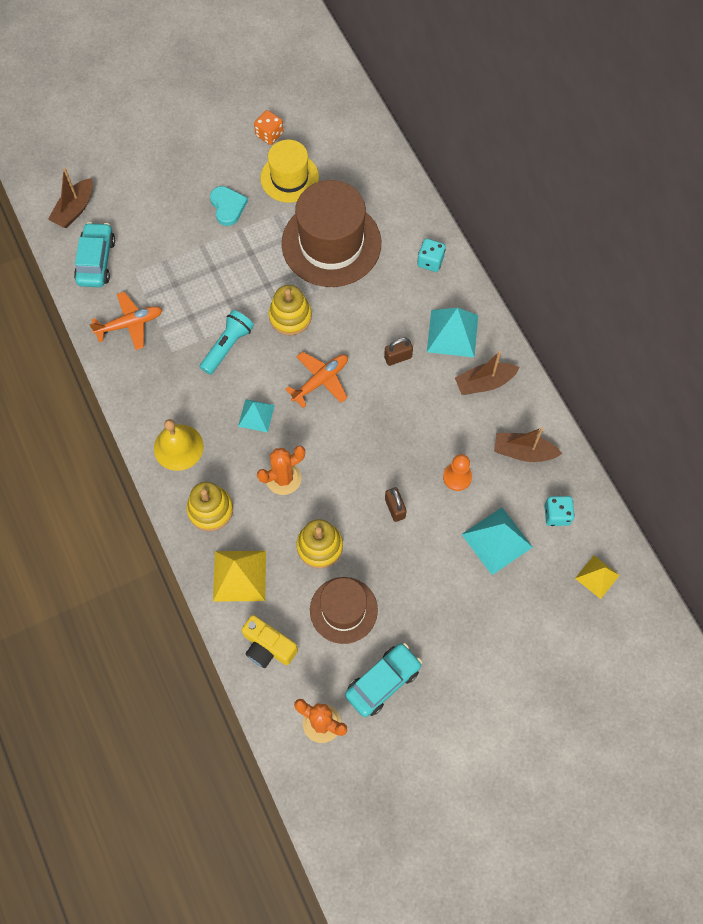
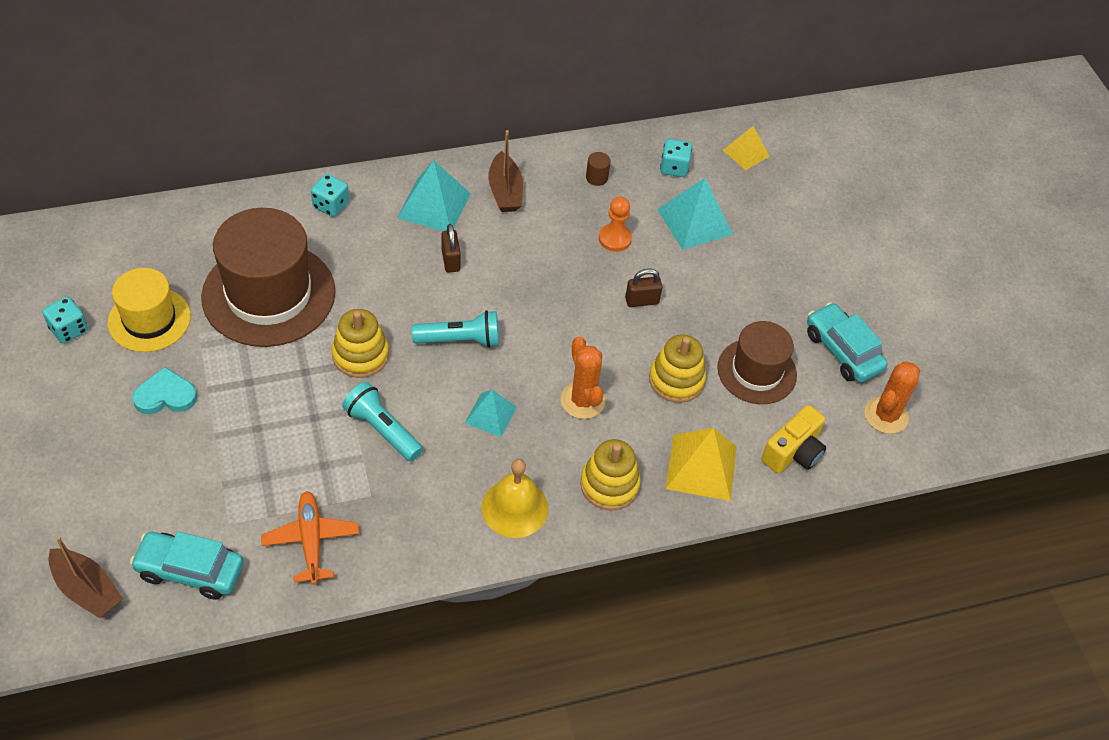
camera: 85 degrees left, 15 degrees down
(269, 134) = (69, 329): orange dice -> turquoise dice
(321, 380) = (460, 340): orange plane -> turquoise flashlight
(523, 452) = (596, 177): brown boat -> brown cylinder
•••
Assigned task: Repeat each line of the material exactly, and drop any image it carries.

Exercise result:
camera: 85 degrees left, 15 degrees down
(269, 134) = (69, 329): orange dice -> turquoise dice
(321, 380) = (460, 340): orange plane -> turquoise flashlight
(523, 452) = (596, 177): brown boat -> brown cylinder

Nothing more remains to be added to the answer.